-- begin --
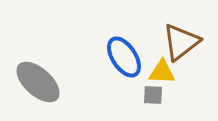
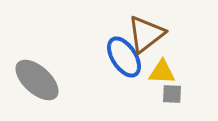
brown triangle: moved 35 px left, 8 px up
gray ellipse: moved 1 px left, 2 px up
gray square: moved 19 px right, 1 px up
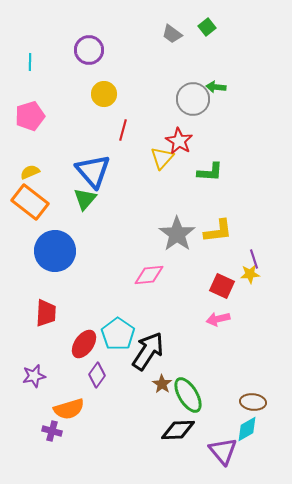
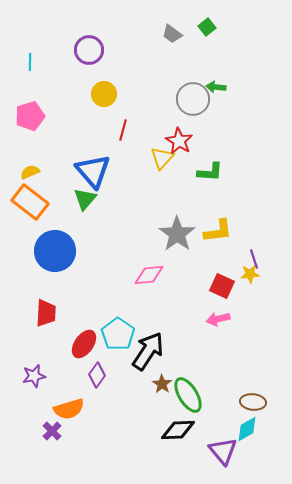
purple cross: rotated 30 degrees clockwise
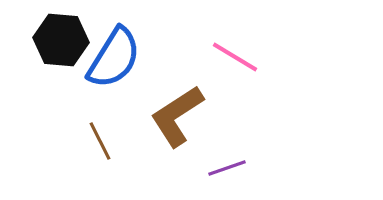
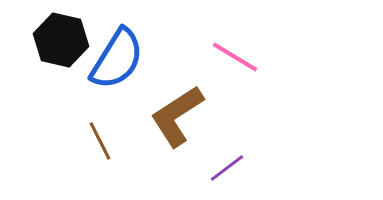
black hexagon: rotated 8 degrees clockwise
blue semicircle: moved 3 px right, 1 px down
purple line: rotated 18 degrees counterclockwise
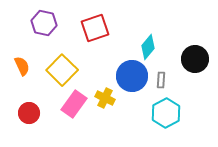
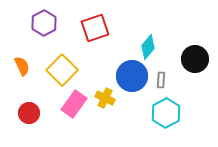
purple hexagon: rotated 20 degrees clockwise
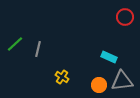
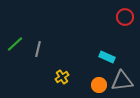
cyan rectangle: moved 2 px left
yellow cross: rotated 24 degrees clockwise
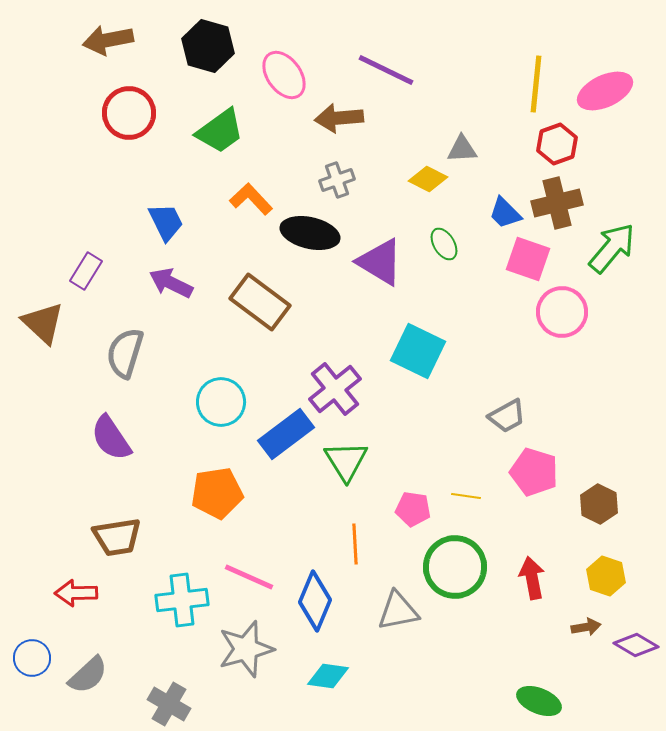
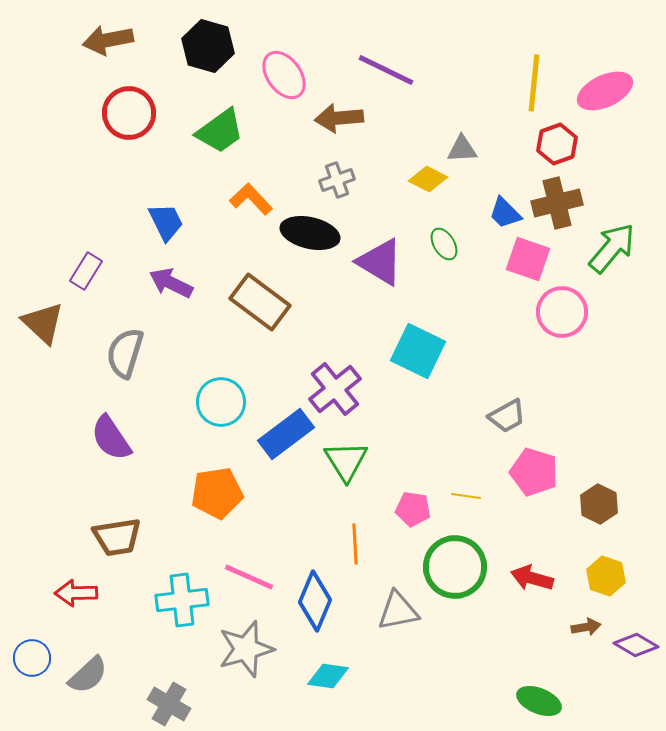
yellow line at (536, 84): moved 2 px left, 1 px up
red arrow at (532, 578): rotated 63 degrees counterclockwise
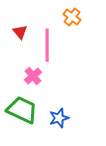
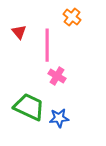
red triangle: moved 1 px left
pink cross: moved 24 px right; rotated 18 degrees counterclockwise
green trapezoid: moved 7 px right, 3 px up
blue star: rotated 12 degrees clockwise
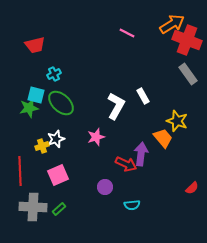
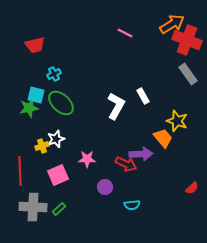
pink line: moved 2 px left
pink star: moved 9 px left, 22 px down; rotated 18 degrees clockwise
purple arrow: rotated 80 degrees clockwise
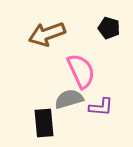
-- end --
Please reproduce word for word every line from the one containing "black hexagon: rotated 8 degrees clockwise" through the end of the items above, leaving out the picture lines.

# [REPLY TO THE TASK]
black hexagon: rotated 8 degrees clockwise
blue semicircle: moved 3 px right, 1 px down
purple line: rotated 18 degrees counterclockwise
purple hexagon: rotated 20 degrees clockwise
cyan rectangle: moved 2 px left
yellow cross: rotated 24 degrees clockwise
yellow line at (536, 84): moved 2 px left, 1 px up
red arrow at (532, 578): rotated 63 degrees counterclockwise
red triangle: moved 1 px left
pink cross: moved 24 px right; rotated 18 degrees counterclockwise
green trapezoid: moved 7 px right, 3 px up
blue star: rotated 12 degrees clockwise
pink line: moved 2 px left
pink star: moved 9 px left, 22 px down; rotated 18 degrees clockwise
purple arrow: rotated 80 degrees clockwise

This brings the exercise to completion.